The task:
Write out each record below, word for word.

Records for this exercise:
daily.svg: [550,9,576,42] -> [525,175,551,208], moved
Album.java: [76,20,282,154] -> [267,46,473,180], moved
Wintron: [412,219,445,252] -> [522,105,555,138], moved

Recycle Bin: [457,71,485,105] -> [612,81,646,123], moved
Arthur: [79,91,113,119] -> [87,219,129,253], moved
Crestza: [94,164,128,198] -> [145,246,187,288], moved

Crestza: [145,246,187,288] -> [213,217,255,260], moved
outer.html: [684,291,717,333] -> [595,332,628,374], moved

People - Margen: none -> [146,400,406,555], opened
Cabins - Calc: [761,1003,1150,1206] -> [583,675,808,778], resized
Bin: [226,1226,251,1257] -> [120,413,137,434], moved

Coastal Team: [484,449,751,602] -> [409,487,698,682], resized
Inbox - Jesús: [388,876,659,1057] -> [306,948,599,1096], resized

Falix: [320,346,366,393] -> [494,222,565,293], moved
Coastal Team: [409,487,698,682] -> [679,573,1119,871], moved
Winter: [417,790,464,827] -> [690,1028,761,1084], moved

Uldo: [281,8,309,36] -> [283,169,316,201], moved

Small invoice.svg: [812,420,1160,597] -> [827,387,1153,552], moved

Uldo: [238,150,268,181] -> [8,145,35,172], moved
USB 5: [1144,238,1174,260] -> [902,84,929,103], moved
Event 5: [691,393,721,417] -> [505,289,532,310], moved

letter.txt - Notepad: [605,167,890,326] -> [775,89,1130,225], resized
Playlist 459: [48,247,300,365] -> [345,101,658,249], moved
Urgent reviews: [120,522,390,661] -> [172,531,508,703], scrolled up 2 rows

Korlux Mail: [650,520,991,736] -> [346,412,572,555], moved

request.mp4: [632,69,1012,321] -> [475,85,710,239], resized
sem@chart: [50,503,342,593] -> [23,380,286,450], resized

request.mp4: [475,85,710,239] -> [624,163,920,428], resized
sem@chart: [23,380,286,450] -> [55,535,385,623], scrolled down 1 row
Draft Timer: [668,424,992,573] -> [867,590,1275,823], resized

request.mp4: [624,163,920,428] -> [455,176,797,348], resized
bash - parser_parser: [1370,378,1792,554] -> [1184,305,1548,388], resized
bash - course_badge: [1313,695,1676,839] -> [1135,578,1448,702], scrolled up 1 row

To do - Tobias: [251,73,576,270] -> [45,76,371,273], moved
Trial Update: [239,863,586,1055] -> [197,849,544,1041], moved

Completed exercise:
daily.svg: [550,9,576,42] -> [525,175,551,208], moved
Album.java: [76,20,282,154] -> [267,46,473,180], moved
Wintron: [412,219,445,252] -> [522,105,555,138], moved

Recycle Bin: [457,71,485,105] -> [612,81,646,123], moved
Arthur: [79,91,113,119] -> [87,219,129,253], moved
Crestza: [94,164,128,198] -> [145,246,187,288], moved

Crestza: [145,246,187,288] -> [213,217,255,260], moved
outer.html: [684,291,717,333] -> [595,332,628,374], moved

People - Margen: none -> [146,400,406,555], opened
Cabins - Calc: [761,1003,1150,1206] -> [583,675,808,778], resized
Bin: [226,1226,251,1257] -> [120,413,137,434], moved

Coastal Team: [484,449,751,602] -> [409,487,698,682], resized
Inbox - Jesús: [388,876,659,1057] -> [306,948,599,1096], resized

Falix: [320,346,366,393] -> [494,222,565,293], moved
Coastal Team: [409,487,698,682] -> [679,573,1119,871], moved
Winter: [417,790,464,827] -> [690,1028,761,1084], moved

Uldo: [281,8,309,36] -> [283,169,316,201], moved

Small invoice.svg: [812,420,1160,597] -> [827,387,1153,552], moved

Uldo: [238,150,268,181] -> [8,145,35,172], moved
USB 5: [1144,238,1174,260] -> [902,84,929,103], moved
Event 5: [691,393,721,417] -> [505,289,532,310], moved

letter.txt - Notepad: [605,167,890,326] -> [775,89,1130,225], resized
Playlist 459: [48,247,300,365] -> [345,101,658,249], moved
Urgent reviews: [120,522,390,661] -> [172,531,508,703], scrolled up 2 rows

Korlux Mail: [650,520,991,736] -> [346,412,572,555], moved

request.mp4: [632,69,1012,321] -> [475,85,710,239], resized
sem@chart: [50,503,342,593] -> [23,380,286,450], resized

request.mp4: [475,85,710,239] -> [624,163,920,428], resized
sem@chart: [23,380,286,450] -> [55,535,385,623], scrolled down 1 row
Draft Timer: [668,424,992,573] -> [867,590,1275,823], resized

request.mp4: [624,163,920,428] -> [455,176,797,348], resized
bash - parser_parser: [1370,378,1792,554] -> [1184,305,1548,388], resized
bash - course_badge: [1313,695,1676,839] -> [1135,578,1448,702], scrolled up 1 row

To do - Tobias: [251,73,576,270] -> [45,76,371,273], moved
Trial Update: [239,863,586,1055] -> [197,849,544,1041], moved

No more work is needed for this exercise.